◆ **PROBLEM STATEMENT**:
Among the entries below, take the line with "HALL3 pin OUT: RX -> D8" and the line with "RELAY pin IN1: TX -> D8", and output them and every line between them exactly, with nothing else.

◆ **RECORDS SHOWN**:
*-*-*
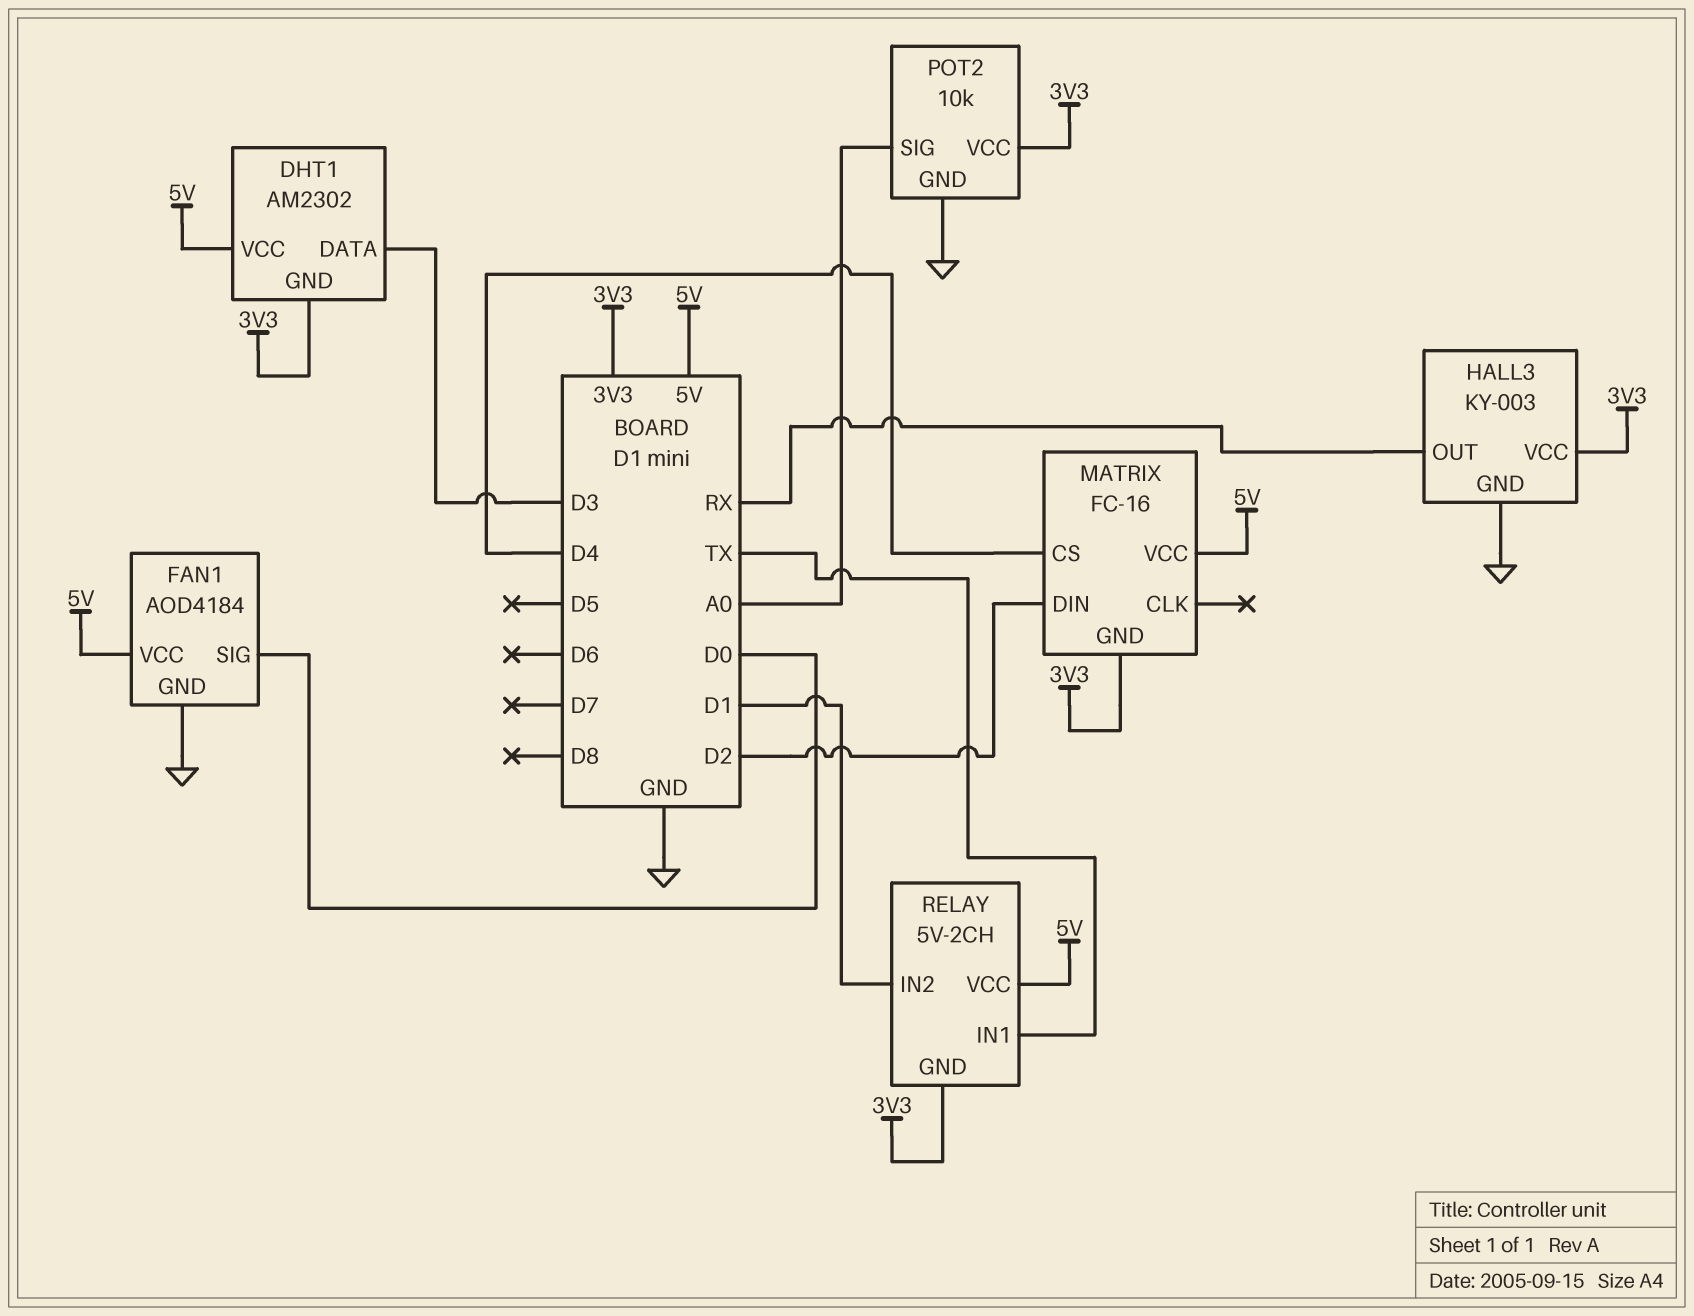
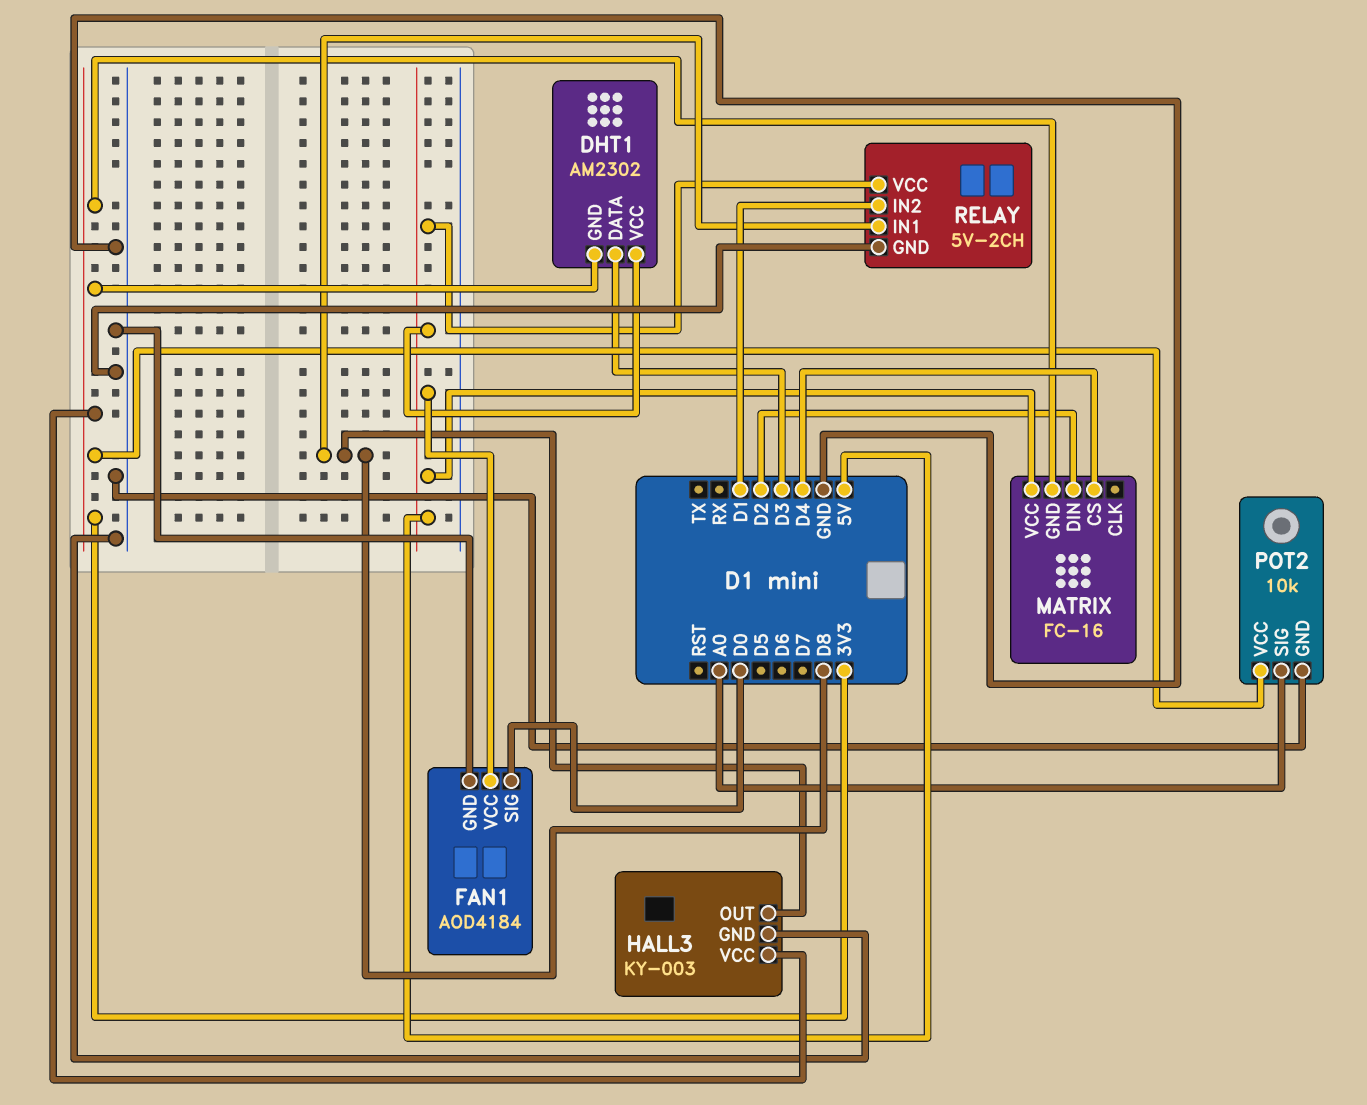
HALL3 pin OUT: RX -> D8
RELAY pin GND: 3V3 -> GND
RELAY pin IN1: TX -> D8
*-*-*
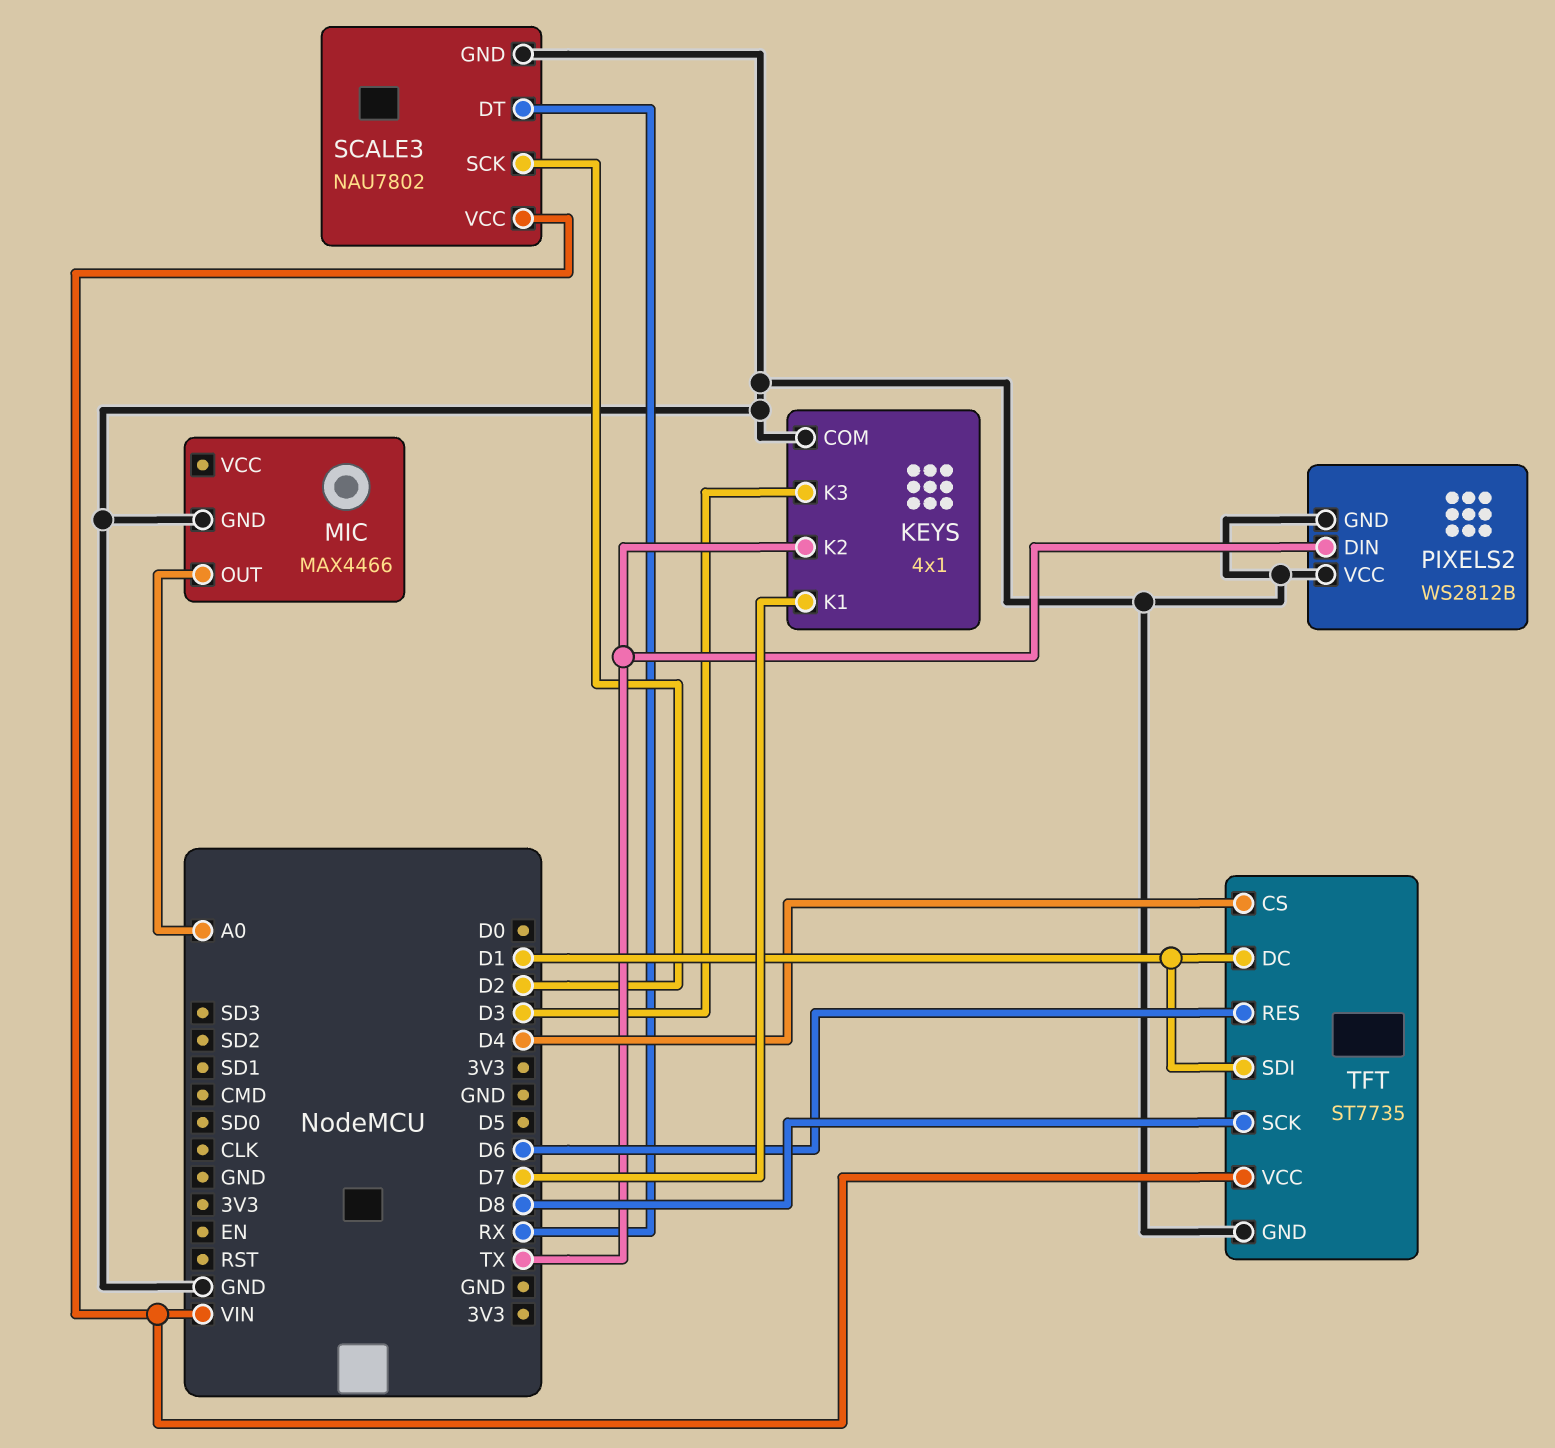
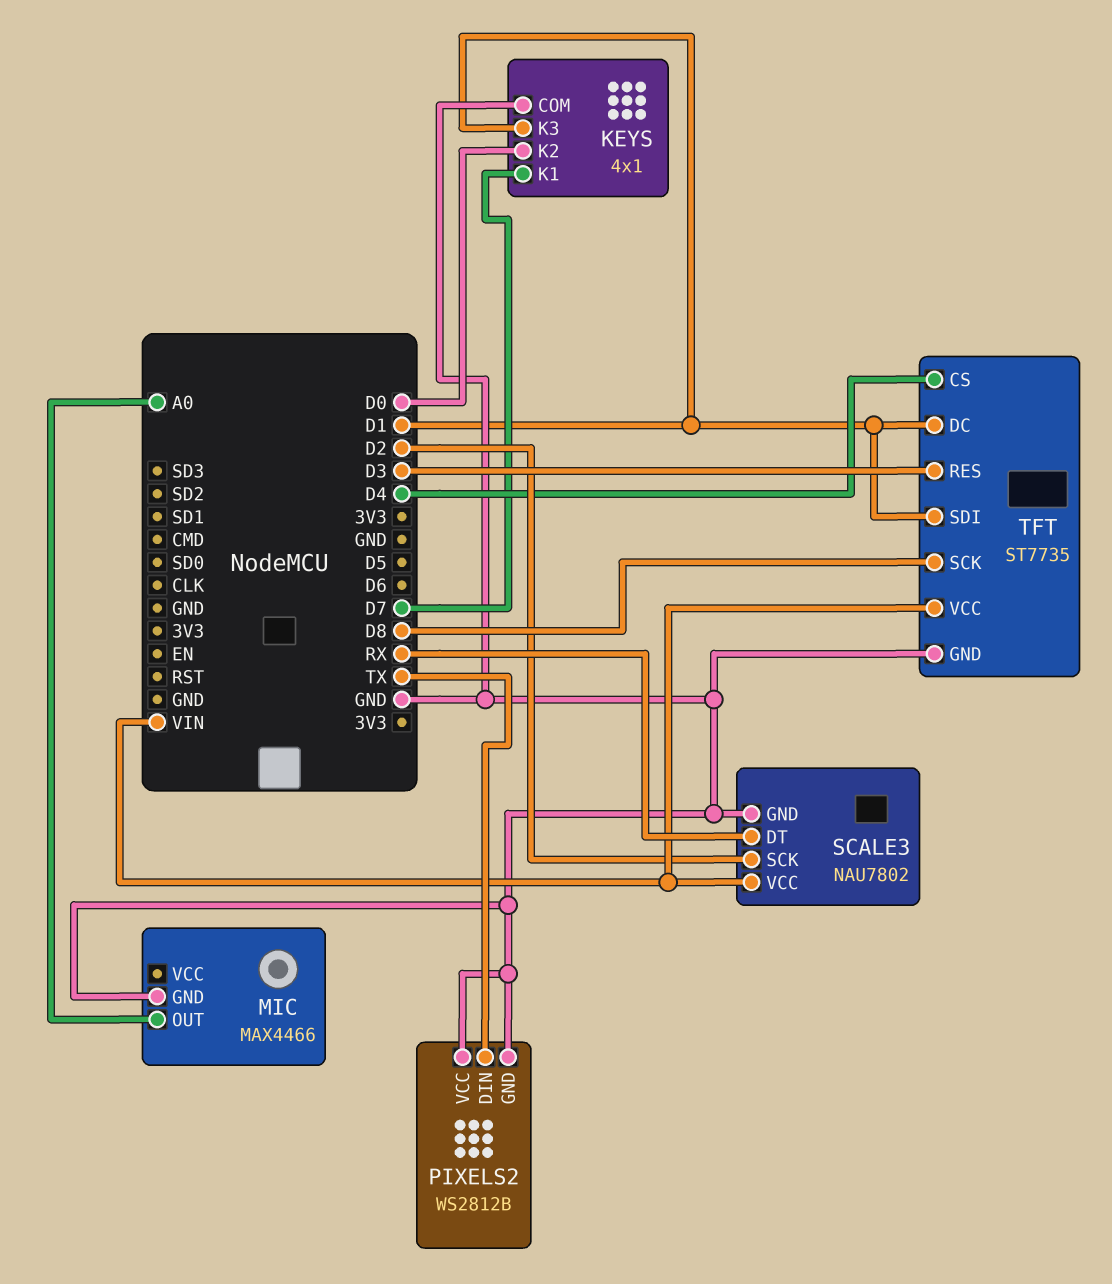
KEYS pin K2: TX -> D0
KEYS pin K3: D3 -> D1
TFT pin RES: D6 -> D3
*-*-*
◆ **EXERCISE RESPONSE**:
HALL3 pin OUT: RX -> D8
RELAY pin GND: 3V3 -> GND
RELAY pin IN1: TX -> D8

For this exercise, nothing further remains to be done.